**Supplied information:**
* * * * * * * * *
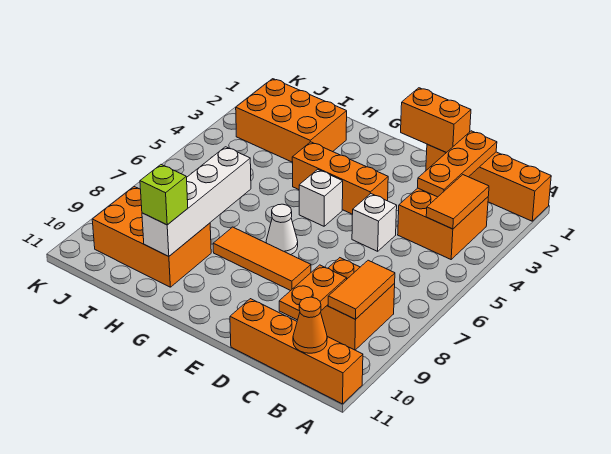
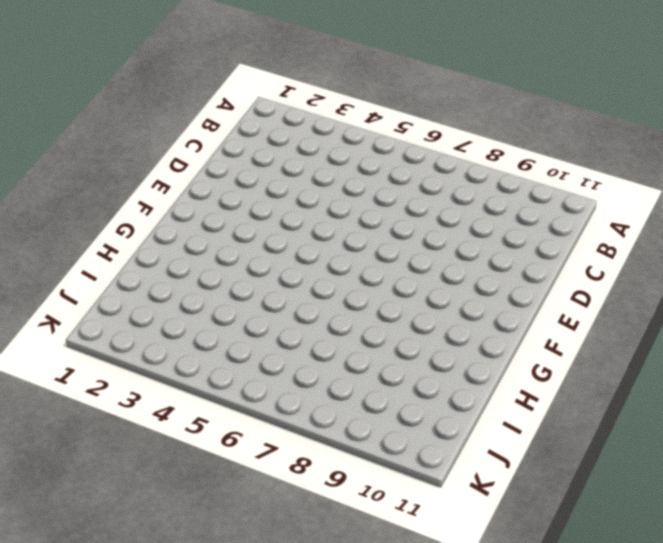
none -> orange brick A1:D1 level 1
none -> orange brick A11:D11 level 1
none -> orange brick B3:C4 level 1

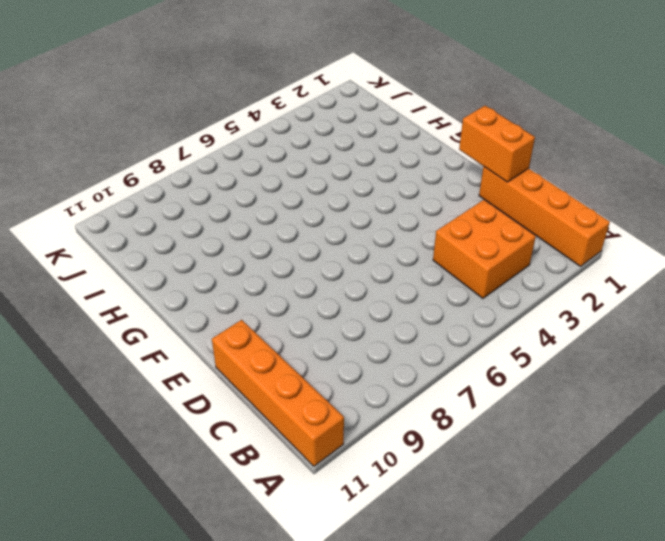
none -> orange brick B8:C9 level 1
none -> white brick D5 level 1
none -> orange brick E4:G4 level 1

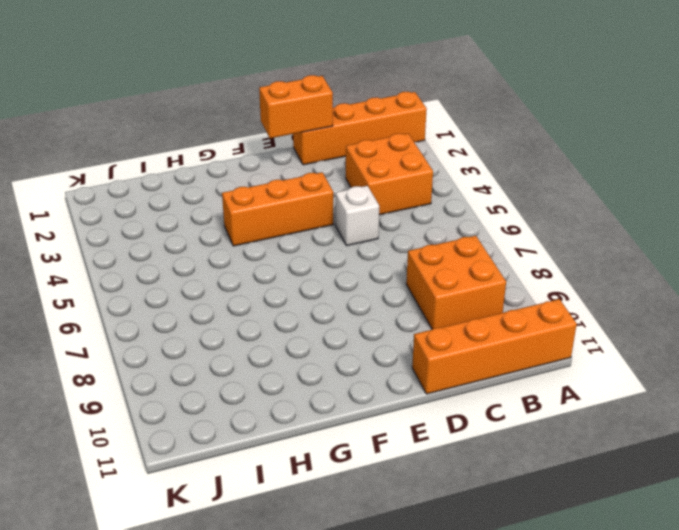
none -> orange tile E8:G8 level 1
none -> white brick F5 level 1
none -> white cone F7 level 1

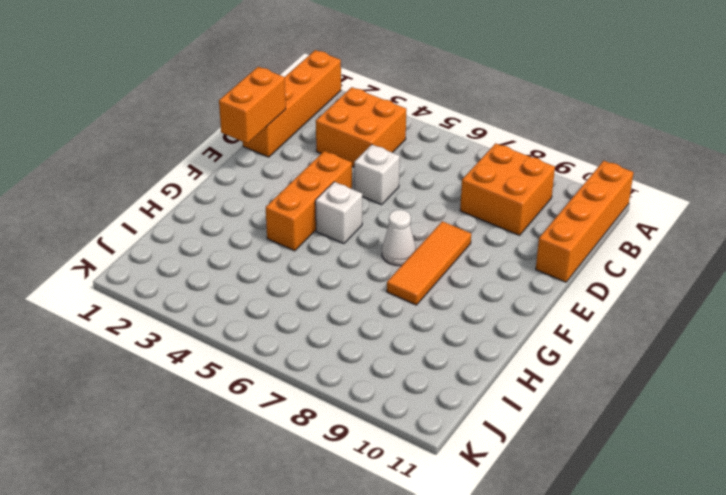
none -> orange brick H2:J3 level 1
none -> orange brick H9:J10 level 1
none -> orange tile B3:B4 level 2

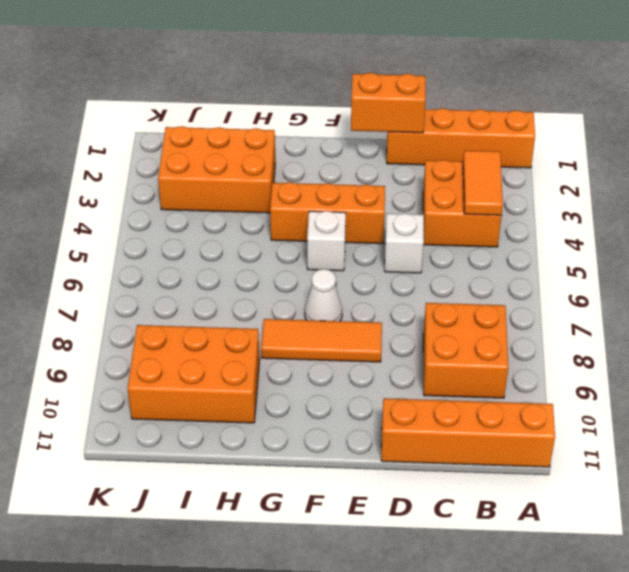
none -> orange tile B8:B9 level 2
none -> orange cone B11 level 2
none -> orange plate C1:C3 level 2

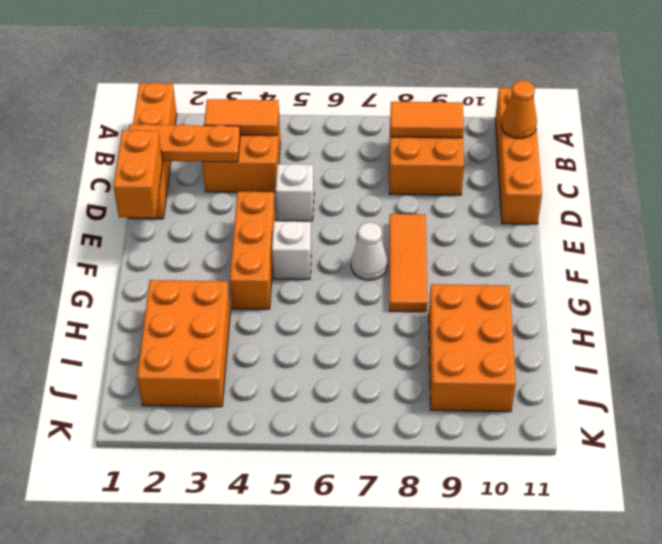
none -> orange plate C9:C10 level 2
none -> white brick H7:H10 level 2
none -> lime brick H10 level 3

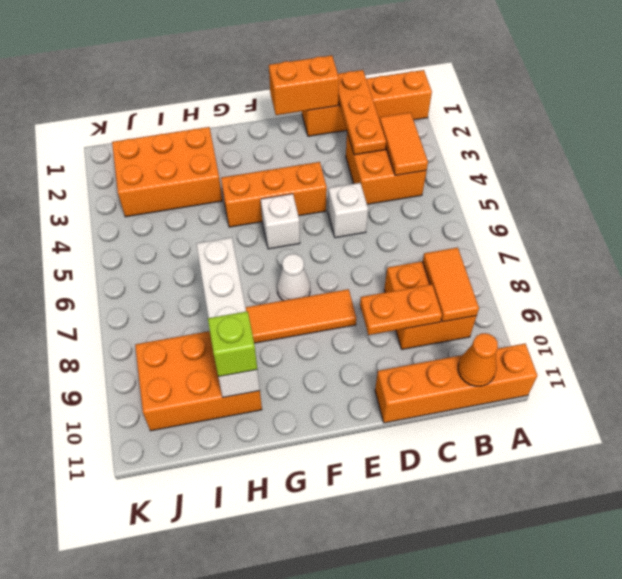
orange plate C9:D9 level 2 -> orange plate C9:C10 level 2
* * * * * * * * *
**Assigned task:** Please copy every line of the records above in which "plate" appears.

**Answer space:**
none -> orange plate C1:C3 level 2
none -> orange plate C9:C10 level 2
orange plate C9:D9 level 2 -> orange plate C9:C10 level 2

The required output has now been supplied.